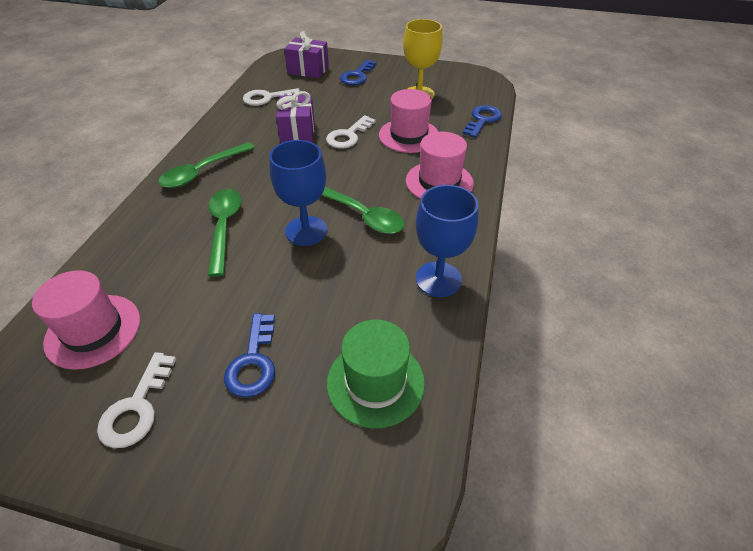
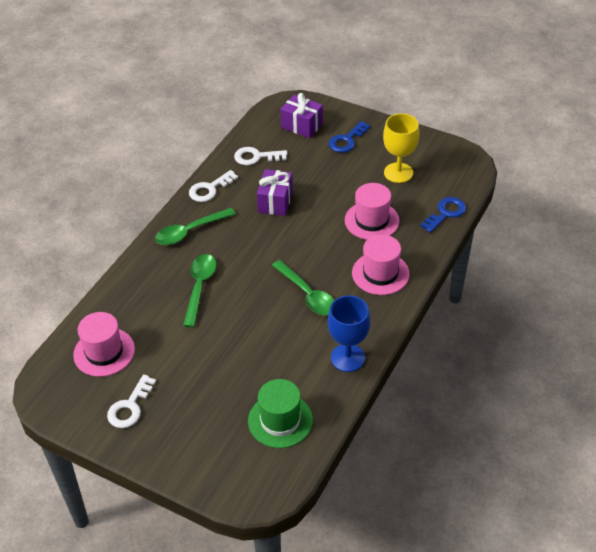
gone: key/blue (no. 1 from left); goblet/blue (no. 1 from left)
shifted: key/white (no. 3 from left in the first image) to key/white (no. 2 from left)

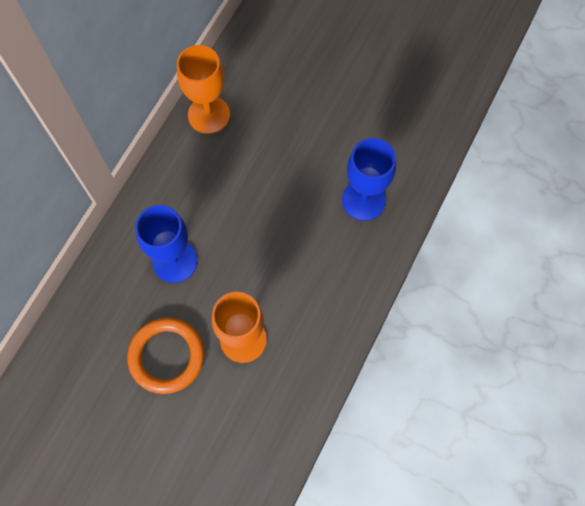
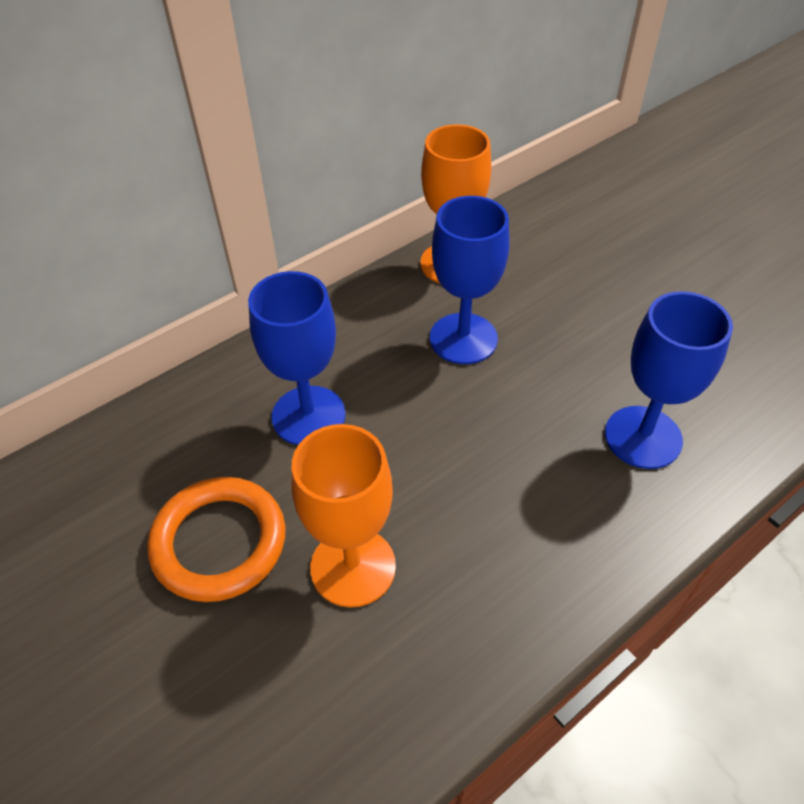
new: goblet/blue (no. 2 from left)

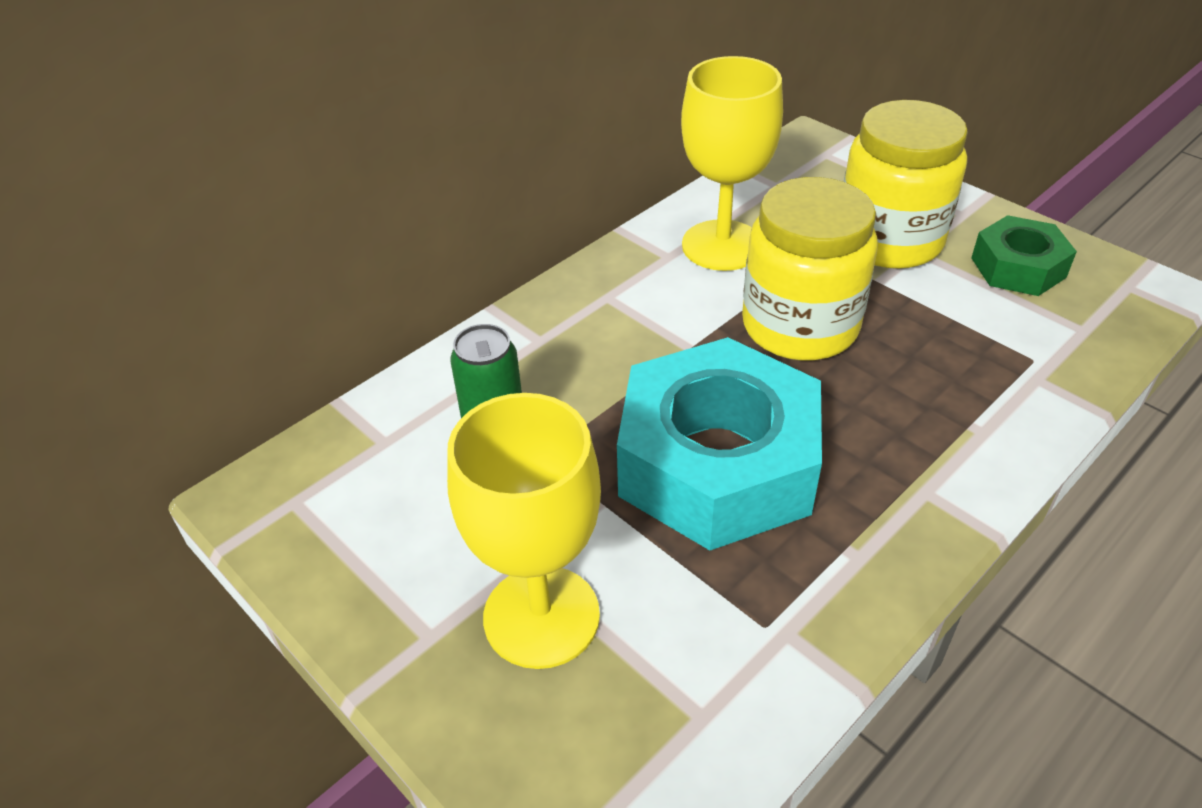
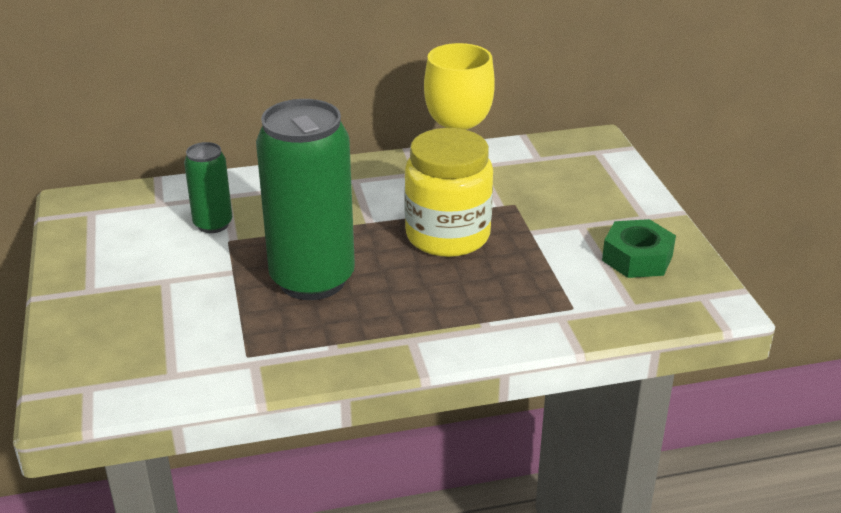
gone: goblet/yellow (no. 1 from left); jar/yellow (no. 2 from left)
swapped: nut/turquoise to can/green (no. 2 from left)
○ ○ ○ ○
The task:
Every line of the material above should be repeated exactly, except for the pictures.

Response:
gone: key/blue (no. 1 from left); goblet/blue (no. 1 from left)
shifted: key/white (no. 3 from left in the first image) to key/white (no. 2 from left)

new: goblet/blue (no. 2 from left)

gone: goblet/yellow (no. 1 from left); jar/yellow (no. 2 from left)
swapped: nut/turquoise to can/green (no. 2 from left)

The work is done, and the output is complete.